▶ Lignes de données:
※

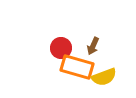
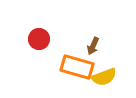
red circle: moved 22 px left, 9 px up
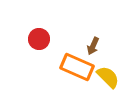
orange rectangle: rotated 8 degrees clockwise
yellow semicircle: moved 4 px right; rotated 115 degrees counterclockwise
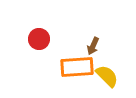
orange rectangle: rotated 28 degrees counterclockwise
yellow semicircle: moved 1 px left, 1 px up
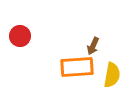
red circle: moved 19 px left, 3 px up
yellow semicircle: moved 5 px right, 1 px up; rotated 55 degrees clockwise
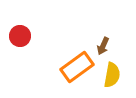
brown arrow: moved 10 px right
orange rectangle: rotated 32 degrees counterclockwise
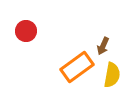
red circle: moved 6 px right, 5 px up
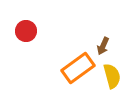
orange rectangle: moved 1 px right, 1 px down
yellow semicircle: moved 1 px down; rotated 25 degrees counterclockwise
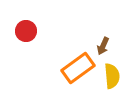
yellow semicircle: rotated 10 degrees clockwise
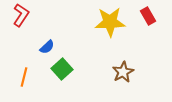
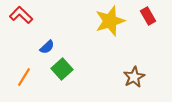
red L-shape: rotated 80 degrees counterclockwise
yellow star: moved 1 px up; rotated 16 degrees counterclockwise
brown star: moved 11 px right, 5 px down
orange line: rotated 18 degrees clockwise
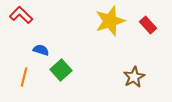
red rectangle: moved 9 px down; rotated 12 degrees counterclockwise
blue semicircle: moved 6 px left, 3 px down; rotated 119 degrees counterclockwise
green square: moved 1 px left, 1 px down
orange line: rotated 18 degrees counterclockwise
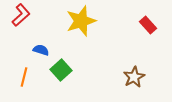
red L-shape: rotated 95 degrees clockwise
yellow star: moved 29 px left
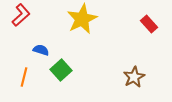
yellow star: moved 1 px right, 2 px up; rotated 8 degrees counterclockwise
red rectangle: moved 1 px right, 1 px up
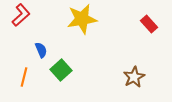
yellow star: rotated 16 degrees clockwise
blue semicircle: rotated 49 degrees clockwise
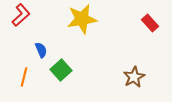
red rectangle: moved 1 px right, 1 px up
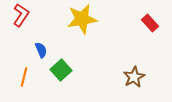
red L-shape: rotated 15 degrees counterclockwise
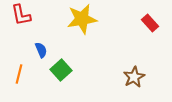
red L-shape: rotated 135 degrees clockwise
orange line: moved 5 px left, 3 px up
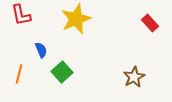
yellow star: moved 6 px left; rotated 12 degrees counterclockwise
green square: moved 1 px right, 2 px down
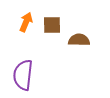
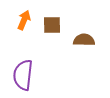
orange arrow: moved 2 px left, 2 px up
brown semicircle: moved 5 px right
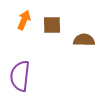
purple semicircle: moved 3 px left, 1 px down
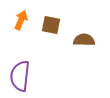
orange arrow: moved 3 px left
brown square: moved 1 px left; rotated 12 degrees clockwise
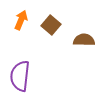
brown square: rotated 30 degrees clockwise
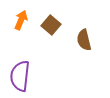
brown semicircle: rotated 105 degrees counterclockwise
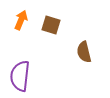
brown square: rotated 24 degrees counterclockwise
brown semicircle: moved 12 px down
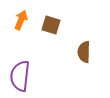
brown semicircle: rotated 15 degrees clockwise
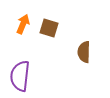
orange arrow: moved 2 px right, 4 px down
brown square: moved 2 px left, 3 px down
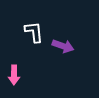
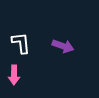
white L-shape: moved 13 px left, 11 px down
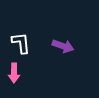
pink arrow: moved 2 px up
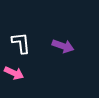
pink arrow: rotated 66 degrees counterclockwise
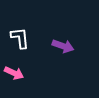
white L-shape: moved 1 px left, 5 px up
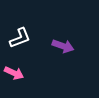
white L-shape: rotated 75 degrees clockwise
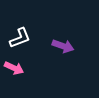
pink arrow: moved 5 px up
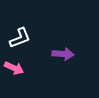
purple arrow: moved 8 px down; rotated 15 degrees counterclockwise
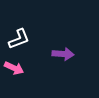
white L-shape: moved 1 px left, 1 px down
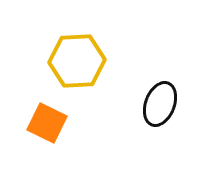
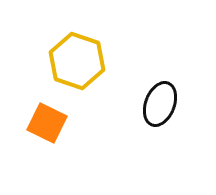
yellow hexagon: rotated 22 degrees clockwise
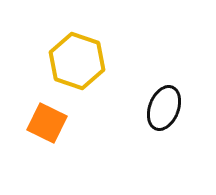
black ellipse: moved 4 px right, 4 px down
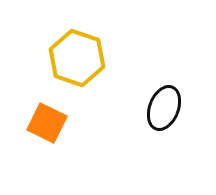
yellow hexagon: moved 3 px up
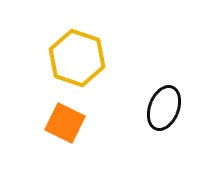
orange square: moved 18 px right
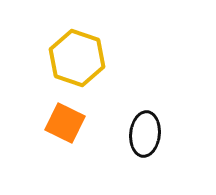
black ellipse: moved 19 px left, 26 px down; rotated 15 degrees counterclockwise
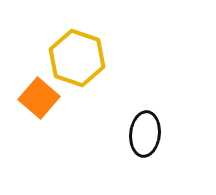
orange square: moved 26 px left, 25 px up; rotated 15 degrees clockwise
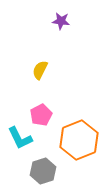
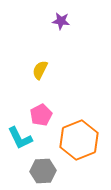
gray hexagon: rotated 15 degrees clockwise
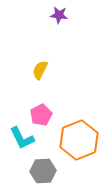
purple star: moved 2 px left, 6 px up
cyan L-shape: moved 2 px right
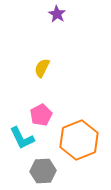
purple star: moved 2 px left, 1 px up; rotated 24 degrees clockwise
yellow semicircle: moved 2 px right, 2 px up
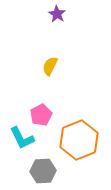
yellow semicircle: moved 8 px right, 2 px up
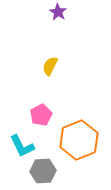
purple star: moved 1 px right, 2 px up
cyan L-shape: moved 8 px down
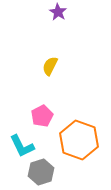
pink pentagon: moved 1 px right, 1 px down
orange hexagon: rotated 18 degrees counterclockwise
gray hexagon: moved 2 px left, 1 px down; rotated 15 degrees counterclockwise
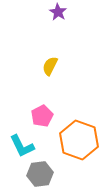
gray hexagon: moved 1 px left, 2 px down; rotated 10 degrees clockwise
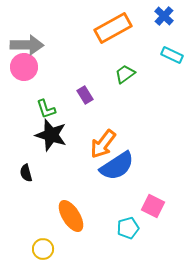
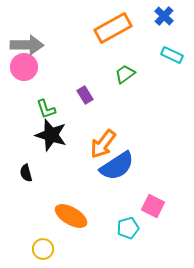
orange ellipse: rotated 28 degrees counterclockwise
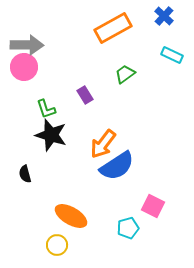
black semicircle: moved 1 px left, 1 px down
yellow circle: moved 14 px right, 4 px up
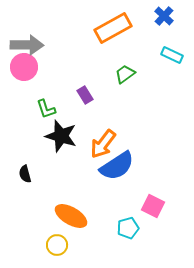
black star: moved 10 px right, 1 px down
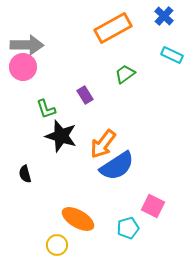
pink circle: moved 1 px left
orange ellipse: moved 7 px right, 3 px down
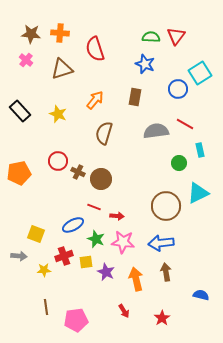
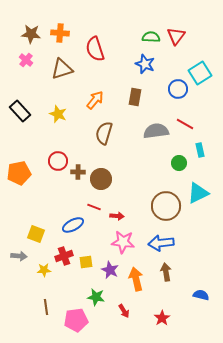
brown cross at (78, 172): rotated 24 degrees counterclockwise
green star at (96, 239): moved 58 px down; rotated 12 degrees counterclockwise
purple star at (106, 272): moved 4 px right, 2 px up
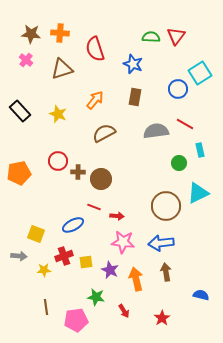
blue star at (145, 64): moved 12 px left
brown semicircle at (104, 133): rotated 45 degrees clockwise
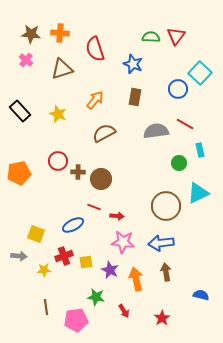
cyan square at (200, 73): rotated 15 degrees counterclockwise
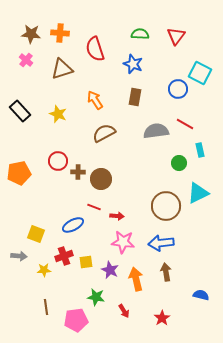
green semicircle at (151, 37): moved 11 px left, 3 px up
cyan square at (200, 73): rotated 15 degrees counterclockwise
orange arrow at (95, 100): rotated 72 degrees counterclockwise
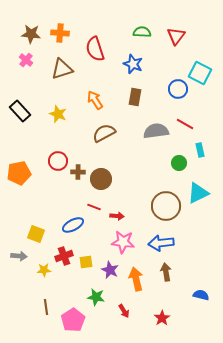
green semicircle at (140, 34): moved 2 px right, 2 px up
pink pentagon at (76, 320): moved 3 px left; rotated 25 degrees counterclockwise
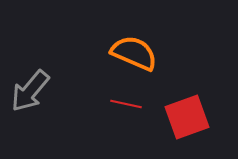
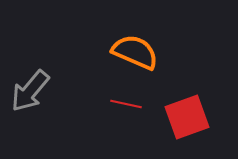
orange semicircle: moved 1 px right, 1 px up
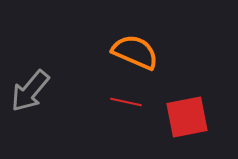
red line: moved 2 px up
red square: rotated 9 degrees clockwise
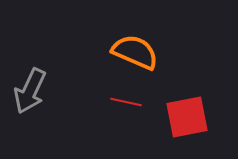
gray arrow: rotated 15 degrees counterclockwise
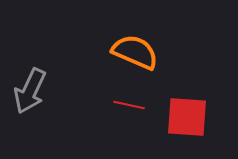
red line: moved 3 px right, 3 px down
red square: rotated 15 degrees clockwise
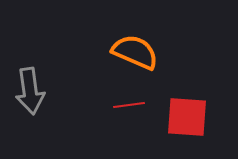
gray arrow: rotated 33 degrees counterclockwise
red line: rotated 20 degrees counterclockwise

※

▶ Travail demandé:
Citez mot pour mot toutes les lignes des enregistrements, sans reprendre les images dans votre réponse.

▶ Bonne réponse:
red circle: moved 22 px left, 9 px up
orange rectangle: rotated 8 degrees clockwise
yellow semicircle: moved 4 px right; rotated 115 degrees counterclockwise
orange rectangle: rotated 28 degrees counterclockwise
yellow semicircle: moved 1 px left, 1 px up
red circle: moved 19 px left, 3 px up
yellow semicircle: moved 5 px right, 1 px up; rotated 55 degrees clockwise
brown arrow: moved 10 px right
orange rectangle: rotated 32 degrees counterclockwise
red circle: moved 6 px right, 5 px up
orange rectangle: moved 1 px right, 1 px down
yellow semicircle: moved 1 px down; rotated 25 degrees counterclockwise
yellow semicircle: rotated 10 degrees clockwise
red L-shape: rotated 80 degrees counterclockwise
yellow star: moved 1 px up; rotated 16 degrees counterclockwise
brown star: moved 11 px right, 5 px down
orange line: rotated 18 degrees clockwise
red rectangle: moved 9 px down; rotated 12 degrees counterclockwise
blue semicircle: moved 6 px left, 3 px down; rotated 119 degrees counterclockwise
green square: moved 1 px left, 1 px down
orange line: rotated 18 degrees counterclockwise
red L-shape: rotated 95 degrees clockwise
yellow star: moved 29 px left
yellow star: moved 1 px right, 2 px up; rotated 8 degrees counterclockwise
red rectangle: moved 1 px right, 1 px up
yellow star: rotated 16 degrees clockwise
blue semicircle: rotated 49 degrees clockwise
red rectangle: moved 1 px right, 1 px up
red L-shape: rotated 15 degrees counterclockwise
red L-shape: rotated 135 degrees clockwise
orange line: moved 5 px left, 3 px up
yellow star: moved 6 px left; rotated 12 degrees counterclockwise
green square: moved 1 px right, 2 px down
orange arrow: moved 2 px left, 2 px up
brown semicircle: moved 5 px right
purple semicircle: moved 3 px left, 1 px down
orange arrow: moved 3 px left
brown square: moved 1 px left; rotated 12 degrees clockwise
brown square: rotated 30 degrees clockwise
brown semicircle: rotated 105 degrees counterclockwise
brown square: rotated 24 degrees counterclockwise
brown semicircle: moved 12 px down
brown semicircle: rotated 15 degrees clockwise
orange arrow: moved 2 px right, 4 px down
brown square: moved 2 px left, 3 px down
white L-shape: moved 13 px left, 11 px down
pink arrow: moved 2 px up
pink arrow: rotated 66 degrees counterclockwise
white L-shape: moved 1 px left, 5 px up
white L-shape: rotated 75 degrees clockwise
pink arrow: moved 5 px up
purple arrow: moved 8 px down; rotated 15 degrees counterclockwise
white L-shape: moved 1 px left, 1 px down
yellow hexagon: rotated 22 degrees clockwise
black ellipse: moved 4 px right, 4 px down
yellow hexagon: moved 3 px up
orange square: moved 18 px right
black ellipse: moved 19 px left, 26 px down; rotated 15 degrees counterclockwise
orange square: moved 26 px left, 25 px up; rotated 15 degrees clockwise
gray hexagon: rotated 15 degrees clockwise
purple star: moved 2 px left, 6 px up
cyan L-shape: moved 2 px right
purple star: moved 2 px left, 1 px up; rotated 24 degrees clockwise
yellow semicircle: moved 2 px right, 2 px up
yellow semicircle: moved 8 px right, 2 px up
purple star: moved 1 px right, 2 px up
cyan L-shape: moved 8 px down
pink pentagon: moved 1 px right, 1 px down
orange hexagon: rotated 18 degrees counterclockwise
gray hexagon: moved 2 px left, 1 px down; rotated 15 degrees counterclockwise
gray hexagon: moved 1 px left, 2 px down; rotated 10 degrees clockwise
orange ellipse: rotated 28 degrees counterclockwise
black semicircle: moved 1 px left, 1 px down
yellow circle: moved 14 px right, 4 px up
black star: moved 10 px right, 1 px down
pink circle: moved 1 px left
orange ellipse: moved 7 px right, 3 px down
brown cross at (78, 172): rotated 24 degrees counterclockwise
green star at (96, 239): moved 58 px down; rotated 12 degrees counterclockwise
purple star at (106, 272): moved 4 px right, 2 px up
blue star at (145, 64): moved 12 px left
brown semicircle at (104, 133): rotated 45 degrees clockwise
cyan square at (200, 73): rotated 15 degrees counterclockwise
green semicircle at (151, 37): moved 11 px left, 3 px up
cyan square at (200, 73): rotated 15 degrees counterclockwise
orange arrow at (95, 100): rotated 72 degrees counterclockwise
green semicircle at (140, 34): moved 2 px right, 2 px up
pink pentagon at (76, 320): moved 3 px left; rotated 25 degrees counterclockwise
orange semicircle: moved 1 px right, 1 px up
red line: moved 2 px up
red square: rotated 9 degrees clockwise
gray arrow: rotated 15 degrees counterclockwise
red line: moved 3 px right, 3 px down
red square: rotated 15 degrees clockwise
gray arrow: rotated 33 degrees counterclockwise
red line: rotated 20 degrees counterclockwise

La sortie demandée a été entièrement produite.